**Data section:**
----

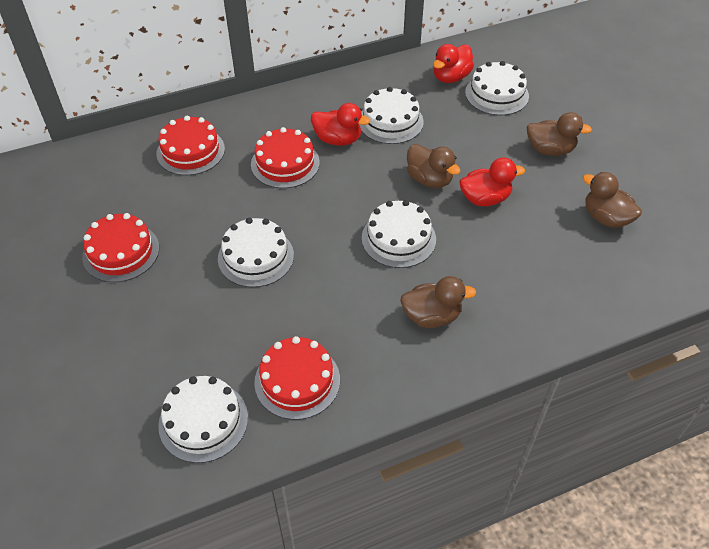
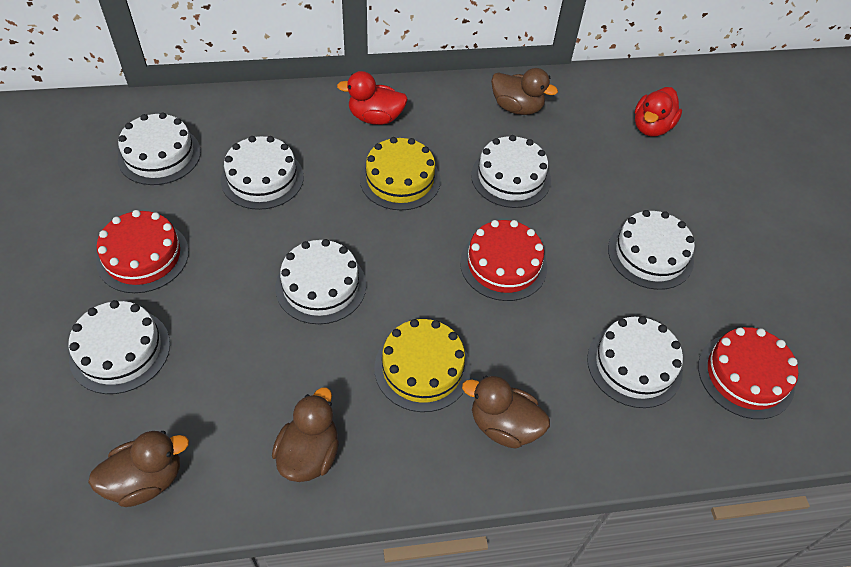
red cake: 4 -> 3
red duck: 3 -> 2
white cake: 5 -> 7
yellow cake: 0 -> 2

----

Please retype the whole listing above exactly, without any of its images.

red cake: 4 -> 3
red duck: 3 -> 2
white cake: 5 -> 7
yellow cake: 0 -> 2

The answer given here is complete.